== Segment start ==
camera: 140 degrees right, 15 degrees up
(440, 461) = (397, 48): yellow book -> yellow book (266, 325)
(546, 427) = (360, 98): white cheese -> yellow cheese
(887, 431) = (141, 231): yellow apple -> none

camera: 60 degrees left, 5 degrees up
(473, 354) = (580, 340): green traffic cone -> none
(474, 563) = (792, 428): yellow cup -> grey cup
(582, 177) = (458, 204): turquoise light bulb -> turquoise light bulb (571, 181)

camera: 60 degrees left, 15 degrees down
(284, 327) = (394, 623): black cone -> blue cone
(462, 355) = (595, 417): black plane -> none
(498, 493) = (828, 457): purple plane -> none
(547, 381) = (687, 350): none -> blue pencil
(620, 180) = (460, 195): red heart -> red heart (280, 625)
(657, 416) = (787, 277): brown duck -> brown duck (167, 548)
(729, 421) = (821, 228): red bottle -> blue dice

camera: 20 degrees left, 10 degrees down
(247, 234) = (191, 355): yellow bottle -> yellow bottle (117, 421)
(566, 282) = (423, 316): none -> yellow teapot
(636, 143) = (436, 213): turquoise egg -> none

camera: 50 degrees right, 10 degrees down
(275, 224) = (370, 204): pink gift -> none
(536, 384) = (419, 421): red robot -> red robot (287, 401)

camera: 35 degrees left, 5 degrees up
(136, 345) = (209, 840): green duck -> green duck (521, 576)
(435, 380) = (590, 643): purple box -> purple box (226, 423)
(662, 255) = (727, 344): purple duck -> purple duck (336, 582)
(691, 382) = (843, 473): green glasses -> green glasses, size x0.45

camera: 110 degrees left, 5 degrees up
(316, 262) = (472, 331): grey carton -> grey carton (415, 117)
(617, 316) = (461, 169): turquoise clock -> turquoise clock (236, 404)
== Segment end ==
▶ Task details:
Each line above needs to be written out again exactly.

▶ Response:
camera: 140 degrees right, 15 degrees up
(440, 461) = (397, 48): yellow book -> yellow book (266, 325)
(546, 427) = (360, 98): white cheese -> yellow cheese
(887, 431) = (141, 231): yellow apple -> none

camera: 60 degrees left, 5 degrees up
(473, 354) = (580, 340): green traffic cone -> none
(474, 563) = (792, 428): yellow cup -> grey cup
(582, 177) = (458, 204): turquoise light bulb -> turquoise light bulb (571, 181)

camera: 60 degrees left, 15 degrees down
(284, 327) = (394, 623): black cone -> blue cone
(462, 355) = (595, 417): black plane -> none
(498, 493) = (828, 457): purple plane -> none
(547, 381) = (687, 350): none -> blue pencil
(620, 180) = (460, 195): red heart -> red heart (280, 625)
(657, 416) = (787, 277): brown duck -> brown duck (167, 548)
(729, 421) = (821, 228): red bottle -> blue dice

camera: 20 degrees left, 10 degrees down
(247, 234) = (191, 355): yellow bottle -> yellow bottle (117, 421)
(566, 282) = (423, 316): none -> yellow teapot
(636, 143) = (436, 213): turquoise egg -> none

camera: 50 degrees right, 10 degrees down
(275, 224) = (370, 204): pink gift -> none
(536, 384) = (419, 421): red robot -> red robot (287, 401)

camera: 35 degrees left, 5 degrees up
(136, 345) = (209, 840): green duck -> green duck (521, 576)
(435, 380) = (590, 643): purple box -> purple box (226, 423)
(662, 255) = (727, 344): purple duck -> purple duck (336, 582)
(691, 382) = (843, 473): green glasses -> green glasses, size x0.45

camera: 110 degrees left, 5 degrees up
(316, 262) = (472, 331): grey carton -> grey carton (415, 117)
(617, 316) = (461, 169): turquoise clock -> turquoise clock (236, 404)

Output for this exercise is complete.